%%
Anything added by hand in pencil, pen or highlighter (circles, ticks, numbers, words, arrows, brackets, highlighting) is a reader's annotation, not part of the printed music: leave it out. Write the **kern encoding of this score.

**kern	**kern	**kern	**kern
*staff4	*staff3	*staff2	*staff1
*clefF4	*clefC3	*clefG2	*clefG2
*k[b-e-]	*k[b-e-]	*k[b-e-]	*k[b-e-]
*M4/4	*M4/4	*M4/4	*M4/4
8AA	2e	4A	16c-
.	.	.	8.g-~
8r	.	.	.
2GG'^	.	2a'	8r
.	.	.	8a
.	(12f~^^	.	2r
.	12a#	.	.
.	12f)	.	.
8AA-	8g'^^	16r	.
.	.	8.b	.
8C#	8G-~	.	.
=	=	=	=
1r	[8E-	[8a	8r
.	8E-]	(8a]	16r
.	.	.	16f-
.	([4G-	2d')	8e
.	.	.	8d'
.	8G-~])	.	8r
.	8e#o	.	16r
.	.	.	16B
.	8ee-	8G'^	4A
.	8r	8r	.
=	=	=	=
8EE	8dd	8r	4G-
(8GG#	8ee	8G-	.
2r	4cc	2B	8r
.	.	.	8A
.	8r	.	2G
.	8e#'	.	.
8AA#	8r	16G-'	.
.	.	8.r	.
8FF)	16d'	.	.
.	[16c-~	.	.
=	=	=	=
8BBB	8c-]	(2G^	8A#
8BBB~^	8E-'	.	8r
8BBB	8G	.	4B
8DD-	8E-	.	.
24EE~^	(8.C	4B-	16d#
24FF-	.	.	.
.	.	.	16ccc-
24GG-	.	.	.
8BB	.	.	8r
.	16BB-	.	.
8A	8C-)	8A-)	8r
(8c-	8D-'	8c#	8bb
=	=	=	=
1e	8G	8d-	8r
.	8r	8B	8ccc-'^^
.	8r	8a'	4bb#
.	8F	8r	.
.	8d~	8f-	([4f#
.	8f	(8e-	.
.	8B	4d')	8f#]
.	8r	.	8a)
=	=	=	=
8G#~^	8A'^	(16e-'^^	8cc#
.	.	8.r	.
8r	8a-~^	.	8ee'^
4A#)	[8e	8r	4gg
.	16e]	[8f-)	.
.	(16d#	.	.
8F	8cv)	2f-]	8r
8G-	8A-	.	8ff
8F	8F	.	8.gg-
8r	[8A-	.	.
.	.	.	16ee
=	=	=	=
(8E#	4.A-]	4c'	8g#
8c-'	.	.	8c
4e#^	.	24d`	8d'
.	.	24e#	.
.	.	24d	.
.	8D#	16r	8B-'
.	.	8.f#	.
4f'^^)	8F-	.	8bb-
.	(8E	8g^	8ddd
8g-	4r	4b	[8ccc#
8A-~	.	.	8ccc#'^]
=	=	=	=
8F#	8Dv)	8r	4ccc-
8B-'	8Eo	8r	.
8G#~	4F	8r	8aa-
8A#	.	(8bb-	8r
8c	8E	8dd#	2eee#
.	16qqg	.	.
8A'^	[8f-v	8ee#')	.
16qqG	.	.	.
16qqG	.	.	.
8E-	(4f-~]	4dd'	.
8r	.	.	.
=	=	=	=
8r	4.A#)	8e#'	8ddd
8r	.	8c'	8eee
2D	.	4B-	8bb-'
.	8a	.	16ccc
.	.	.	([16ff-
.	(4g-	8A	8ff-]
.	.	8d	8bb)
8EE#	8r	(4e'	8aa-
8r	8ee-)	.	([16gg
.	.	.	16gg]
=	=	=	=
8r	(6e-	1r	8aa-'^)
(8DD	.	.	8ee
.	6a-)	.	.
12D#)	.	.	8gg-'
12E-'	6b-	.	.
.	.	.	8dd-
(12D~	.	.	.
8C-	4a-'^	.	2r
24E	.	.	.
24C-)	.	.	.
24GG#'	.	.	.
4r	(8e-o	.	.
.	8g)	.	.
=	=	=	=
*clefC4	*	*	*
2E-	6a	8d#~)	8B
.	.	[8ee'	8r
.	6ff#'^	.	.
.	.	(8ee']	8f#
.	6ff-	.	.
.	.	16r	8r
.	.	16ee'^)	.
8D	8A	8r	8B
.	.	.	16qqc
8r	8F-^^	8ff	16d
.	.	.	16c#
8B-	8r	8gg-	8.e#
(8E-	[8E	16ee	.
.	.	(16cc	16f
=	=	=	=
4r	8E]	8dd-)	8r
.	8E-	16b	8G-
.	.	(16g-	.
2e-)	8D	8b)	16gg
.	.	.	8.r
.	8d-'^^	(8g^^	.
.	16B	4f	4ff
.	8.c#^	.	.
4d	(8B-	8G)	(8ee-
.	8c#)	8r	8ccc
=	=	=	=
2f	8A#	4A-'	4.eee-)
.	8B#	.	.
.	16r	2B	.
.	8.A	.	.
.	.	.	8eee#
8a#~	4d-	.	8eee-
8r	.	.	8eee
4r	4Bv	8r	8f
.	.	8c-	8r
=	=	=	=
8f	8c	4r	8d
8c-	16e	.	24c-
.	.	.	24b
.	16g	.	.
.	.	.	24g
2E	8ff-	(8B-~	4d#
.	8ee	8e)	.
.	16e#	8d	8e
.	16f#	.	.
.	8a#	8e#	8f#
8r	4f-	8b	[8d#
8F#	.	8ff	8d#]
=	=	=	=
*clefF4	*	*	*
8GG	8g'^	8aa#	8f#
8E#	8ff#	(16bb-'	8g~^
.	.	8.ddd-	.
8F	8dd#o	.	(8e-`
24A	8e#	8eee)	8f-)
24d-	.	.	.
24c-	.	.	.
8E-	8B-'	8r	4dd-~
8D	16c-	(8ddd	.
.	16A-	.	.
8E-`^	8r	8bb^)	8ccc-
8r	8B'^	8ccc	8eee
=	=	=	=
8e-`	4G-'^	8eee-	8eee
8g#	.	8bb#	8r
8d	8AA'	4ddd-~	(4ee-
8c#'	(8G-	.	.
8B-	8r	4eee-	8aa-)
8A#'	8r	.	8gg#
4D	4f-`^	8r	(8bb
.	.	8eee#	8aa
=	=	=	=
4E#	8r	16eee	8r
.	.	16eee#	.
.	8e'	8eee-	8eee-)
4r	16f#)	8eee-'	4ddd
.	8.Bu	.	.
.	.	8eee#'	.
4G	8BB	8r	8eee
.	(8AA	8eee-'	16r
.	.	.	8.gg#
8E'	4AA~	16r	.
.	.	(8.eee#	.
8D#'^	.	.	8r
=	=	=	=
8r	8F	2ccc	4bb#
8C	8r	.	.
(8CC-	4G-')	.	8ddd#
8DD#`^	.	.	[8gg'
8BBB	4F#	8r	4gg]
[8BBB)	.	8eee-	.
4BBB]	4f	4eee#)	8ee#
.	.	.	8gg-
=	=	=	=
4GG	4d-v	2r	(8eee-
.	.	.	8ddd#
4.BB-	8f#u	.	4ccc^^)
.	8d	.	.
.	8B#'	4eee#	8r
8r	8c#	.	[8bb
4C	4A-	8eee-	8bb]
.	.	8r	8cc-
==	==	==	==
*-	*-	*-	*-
%%
> _Stated task_
How many lines in the records contain the string "kern"? Case counts, and the reply should be the number alone.

> _Response to the exercise_
2